───── DATA SUPPLIED
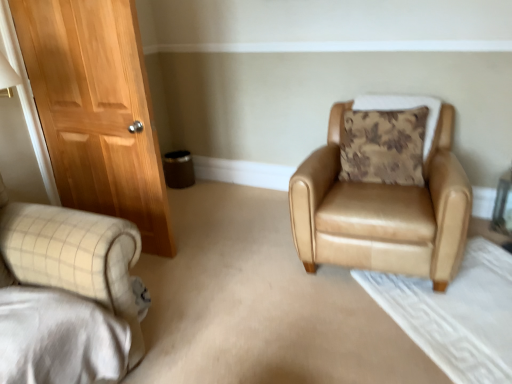
Question: Is brown floral cushion at upper right taller or shorter than tan leather armchair at center-right?

Choices:
 (A) short
 (B) tall

Answer: (A)

Question: Which is correct: brown floral cushion at upper right is inside tan leather armchair at center-right, or outside of it?

Choices:
 (A) inside
 (B) outside

Answer: (A)

Question: From the image's perspective, is brown floral cushion at upper right above or below tan leather armchair at center-right?

Choices:
 (A) above
 (B) below

Answer: (A)

Question: Considering the positions of tan leather armchair at center-right and brown floral cushion at upper right in the image, is tan leather armchair at center-right wider or thinner than brown floral cushion at upper right?

Choices:
 (A) wide
 (B) thin

Answer: (A)

Question: Do you think tan leather armchair at center-right is within brown floral cushion at upper right, or outside of it?

Choices:
 (A) inside
 (B) outside

Answer: (B)

Question: In terms of size, does tan leather armchair at center-right appear bigger or smaller than brown floral cushion at upper right?

Choices:
 (A) small
 (B) big

Answer: (B)

Question: Relative to brown floral cushion at upper right, is tan leather armchair at center-right in front or behind?

Choices:
 (A) front
 (B) behind

Answer: (A)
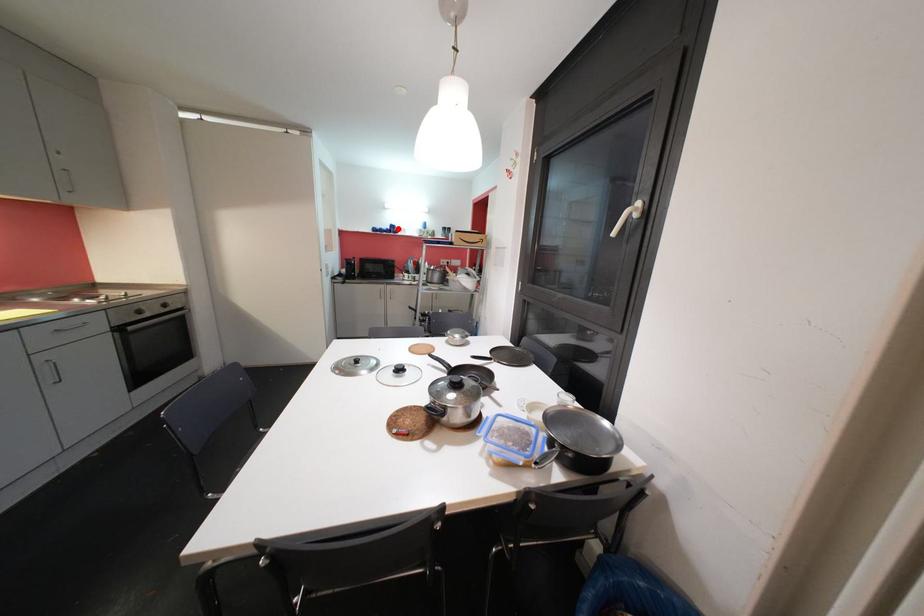
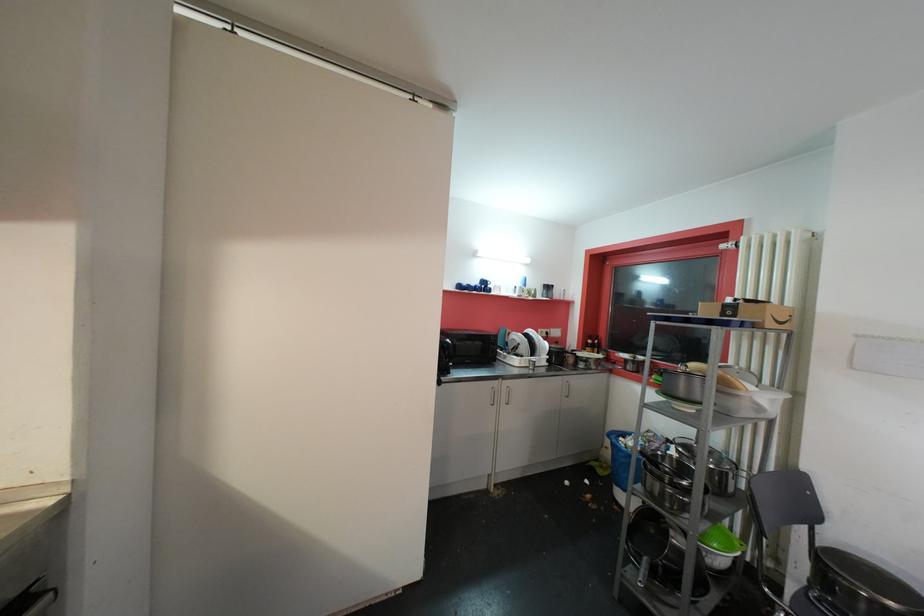
The point at the highlighted location is marked in the first image. Where is the corresponding point in the second image?

(489, 285)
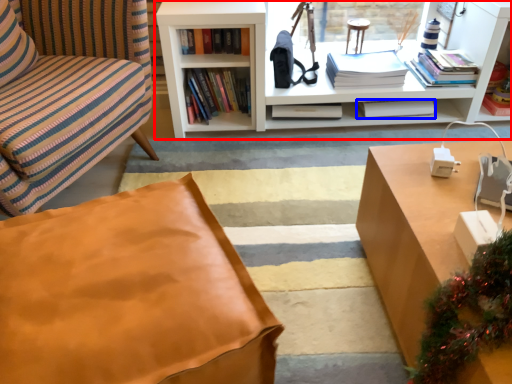
Question: Which point is further to the camera, bookcase (highlighted by a red box) or book (highlighted by a blue box)?

Choices:
 (A) bookcase
 (B) book

Answer: (B)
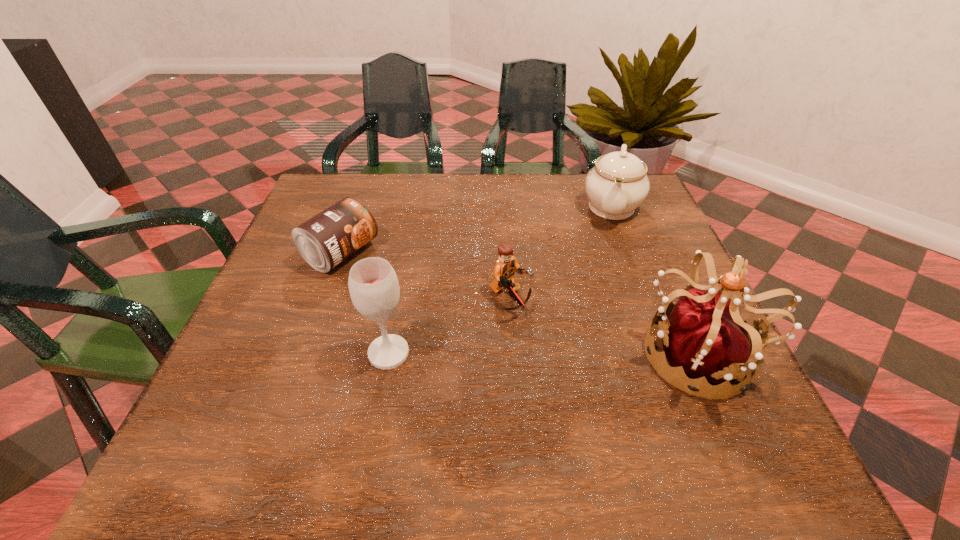
Identify the location of free space between the wineglass and the third object from left to right. The width and height of the screenshot is (960, 540). (449, 325).

This screenshot has width=960, height=540. Find the location of `vacant area that lies between the tiara and the Lego`. vacant area that lies between the tiara and the Lego is located at coordinates (606, 326).

Locate an element on the screen. This screenshot has width=960, height=540. unoccupied position between the third object from left to right and the tiara is located at coordinates (606, 326).

Select which object appears as the closest to the wineglass. Please provide its 2D coordinates. Your answer should be formatted as a tuple, i.e. [(x, y)], where the tuple contains the x and y coordinates of a point satisfying the conditions above.

[(505, 268)]

Locate which object is the second closest to the can. Please provide its 2D coordinates. Your answer should be formatted as a tuple, i.e. [(x, y)], where the tuple contains the x and y coordinates of a point satisfying the conditions above.

[(505, 268)]

At what (x,y) coordinates should I click in order to perform the action: click on free point that satisfies the following two spatial constraints: 1. on the front side of the third tallest object; 2. on the front-facing side of the tiara. Please return your answer as a coordinate pair (x, y). Image resolution: width=960 pixels, height=540 pixels. Looking at the image, I should click on (667, 354).

This screenshot has height=540, width=960. Find the location of `vacant space that satisfies the following two spatial constraints: 1. on the front side of the fourth object from right to left; 2. on the front-facing side of the tiara`. vacant space that satisfies the following two spatial constraints: 1. on the front side of the fourth object from right to left; 2. on the front-facing side of the tiara is located at coordinates (389, 354).

Find the location of a particular element. This screenshot has width=960, height=540. free space in the image that satisfies the following two spatial constraints: 1. on the back side of the third shortest object; 2. on the right side of the wineglass is located at coordinates (416, 206).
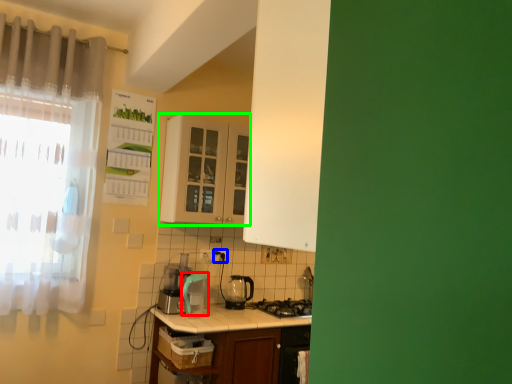
Question: Which object is the closest to the appliance (highlighted by a red box)? Choose among these: electric outlet (highlighted by a blue box) or cabinetry (highlighted by a green box).

Choices:
 (A) electric outlet
 (B) cabinetry

Answer: (A)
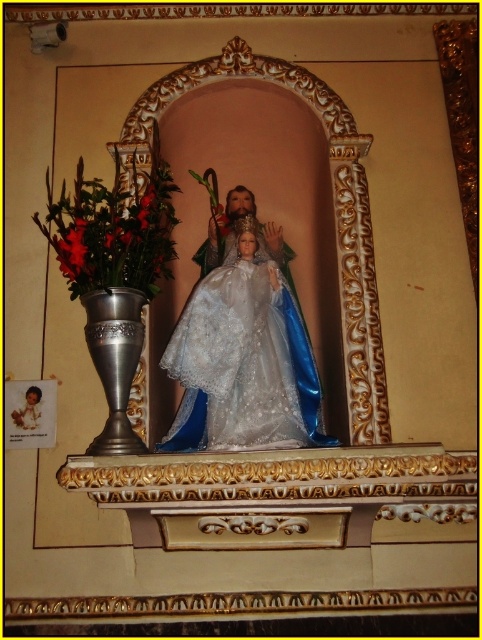
Is point (270, 321) more distant than point (78, 216)?

No, it is in front of (78, 216).

Is satin white gown at center closer to the viewer compared to metallic vase at left?

Yes, it is in front of metallic vase at left.

Find the location of a particular element. satin white gown at center is located at coordinates (242, 362).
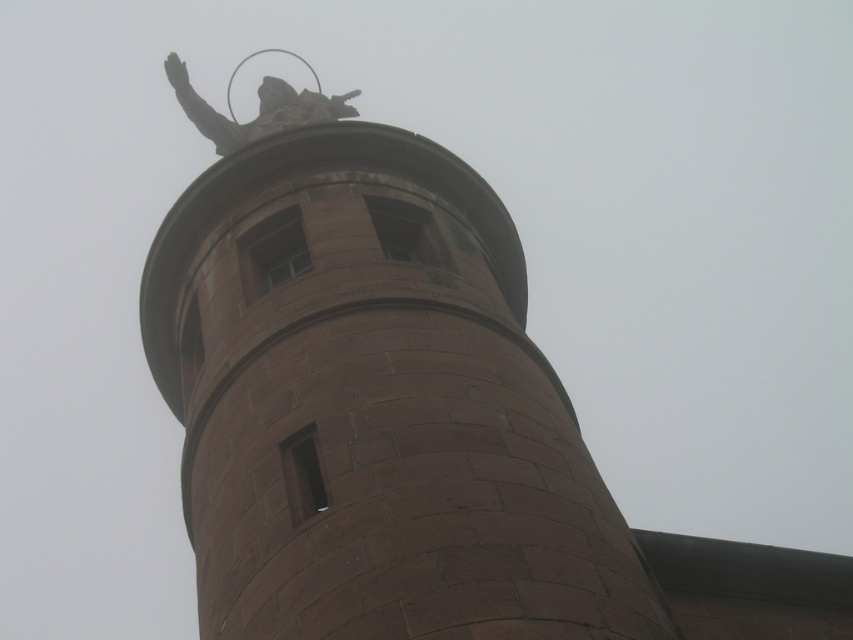
Is brown stone spire at upper center to the left of polished bronze statue at upper center from the viewer's perspective?

No, brown stone spire at upper center is not to the left of polished bronze statue at upper center.

Does brown stone spire at upper center have a greater height compared to polished bronze statue at upper center?

No, brown stone spire at upper center is not taller than polished bronze statue at upper center.

Is point (422, 278) less distant than point (210, 109)?

Yes, it is in front of point (210, 109).

Find the location of a particular element. This screenshot has height=640, width=853. brown stone spire at upper center is located at coordinates (370, 397).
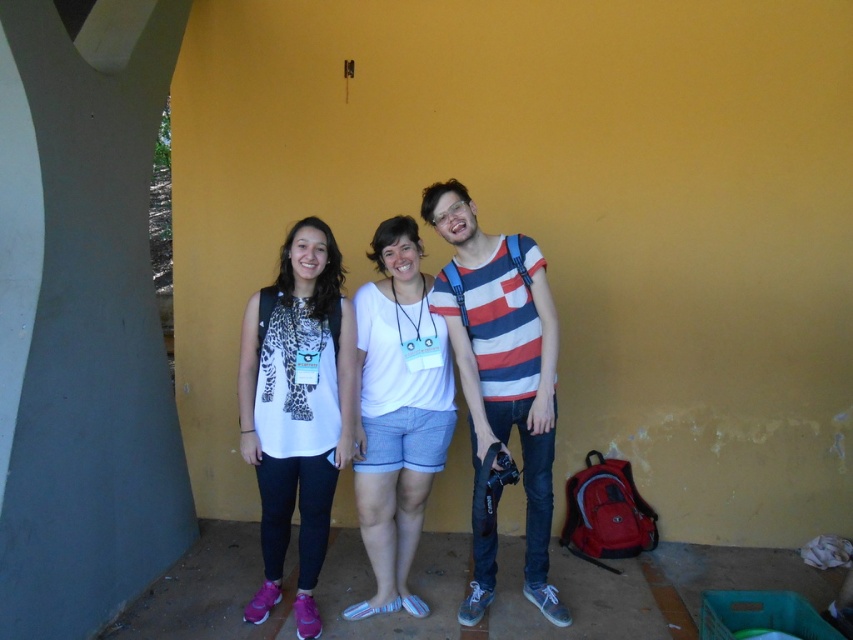
Question: Considering the relative positions of white matte shirt at center and white cotton shirt at center in the image provided, where is white matte shirt at center located with respect to white cotton shirt at center?

Choices:
 (A) above
 (B) below

Answer: (B)

Question: Does striped cotton shirt at center appear on the right side of white cotton shirt at center?

Choices:
 (A) yes
 (B) no

Answer: (A)

Question: Estimate the real-world distances between objects in this image. Which object is closer to the striped cotton shirt at center?

Choices:
 (A) white matte shirt at center
 (B) white cotton shirt at center

Answer: (B)

Question: Does white matte shirt at center appear on the left side of striped cotton shirt at center?

Choices:
 (A) yes
 (B) no

Answer: (A)

Question: Which point appears farthest from the camera in this image?

Choices:
 (A) (515, 282)
 (B) (374, 291)

Answer: (B)

Question: Considering the real-world distances, which object is farthest from the white cotton shirt at center?

Choices:
 (A) striped cotton shirt at center
 (B) white matte shirt at center

Answer: (A)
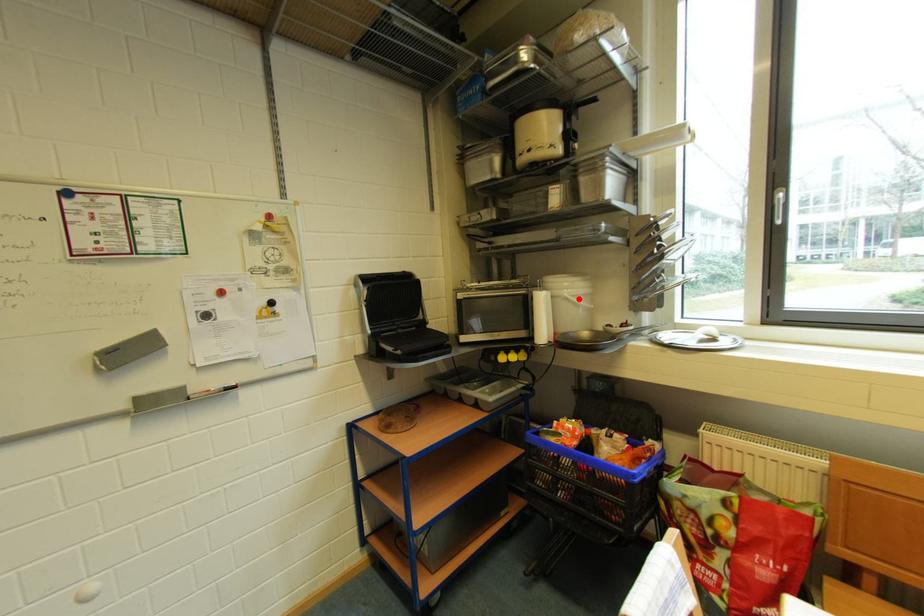
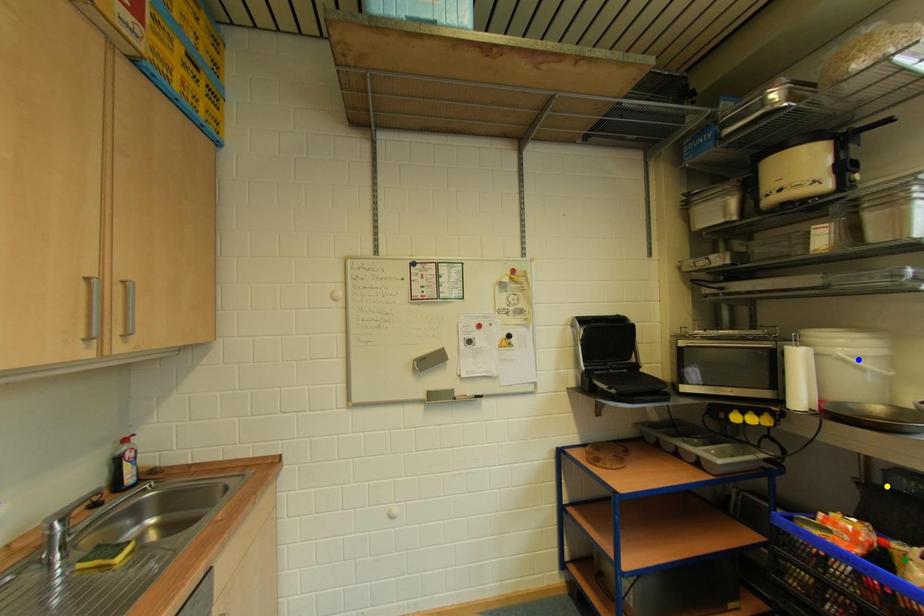
Question: I am providing you with two images of the same scene from different viewpoints. A red point is marked on the first image. You are given multiple points on the second image. Which point in image 2 is actually the same real-world point as the red point in image 1?

Choices:
 (A) blue point
 (B) yellow point
 (C) green point

Answer: (A)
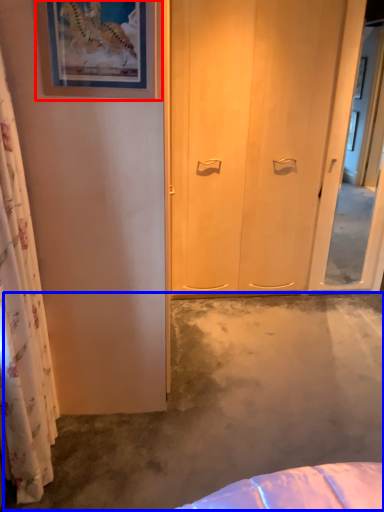
Question: Among these objects, which one is farthest to the camera, picture frame (highlighted by a red box) or concrete (highlighted by a blue box)?

Choices:
 (A) picture frame
 (B) concrete

Answer: (B)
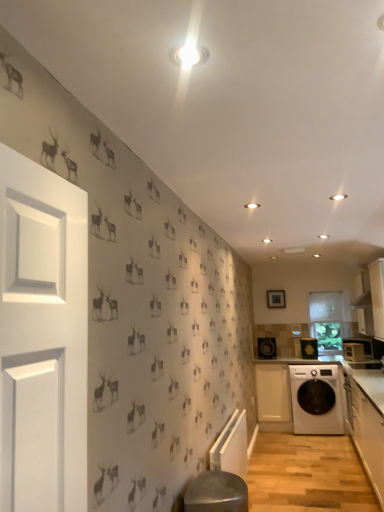
Question: Relative to white matte cabinet at lower right, the third cabinetry when ordered from front to back, is white glossy microwave at right, which is the first appliance in front-to-back order, in front or behind?

Choices:
 (A) front
 (B) behind

Answer: (A)

Question: Is white glossy microwave at right, marked as the first appliance in a right-to-left arrangement, to the left or to the right of white matte cabinet at lower right, acting as the first cabinetry starting from the back, in the image?

Choices:
 (A) right
 (B) left

Answer: (A)

Question: Which is farther from the white glossy cabinetry at lower right, which appears as the 3th cabinetry when viewed from the back?

Choices:
 (A) white glossy washing machine at lower right
 (B) white glossy washing machine at lower right, positioned as the 2th appliance in back-to-front order
 (C) white matte cabinet at lower right, the third cabinetry when ordered from front to back
 (D) metallic stool at lower center
 (E) white glossy microwave at right, arranged as the 3th appliance when viewed from the back

Answer: (D)

Question: Estimate the real-world distances between objects in this image. Which object is farther from the white glossy cabinetry at lower right, which appears as the 3th cabinetry when viewed from the back?

Choices:
 (A) white glossy washing machine at lower right, positioned as the 2th appliance in back-to-front order
 (B) white glossy washing machine at lower right
 (C) white glossy microwave at right, which is the first appliance in front-to-back order
 (D) black plastic speaker at center, marked as the 1th appliance in a back-to-front arrangement
 (E) metallic stool at lower center

Answer: (E)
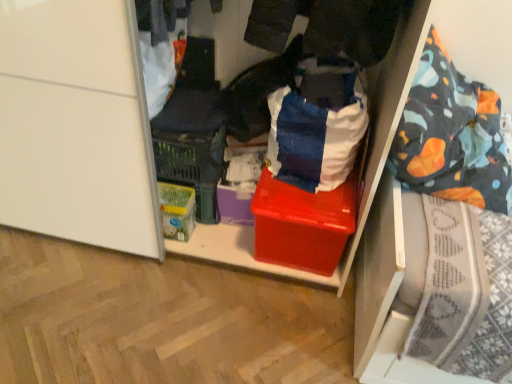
──────────
■ REQUEST
Update the data from the line containing "object is farther" through the end of the data by changing "glossy" to "shiny" and keeping everything else the same. Leave the pictures out of your answer.

■ EXPECTED OUTPUT
Question: Estimate the real-world distances between objects in this image. Which object is farther from the white shiny cabinetry at lower right, which appears as the 3th cabinetry when viewed from the back?

Choices:
 (A) white shiny washing machine at lower right, positioned as the 2th appliance in back-to-front order
 (B) white shiny washing machine at lower right
 (C) white shiny microwave at right, which is the first appliance in front-to-back order
 (D) black plastic speaker at center, marked as the 1th appliance in a back-to-front arrangement
 (E) metallic stool at lower center

Answer: (E)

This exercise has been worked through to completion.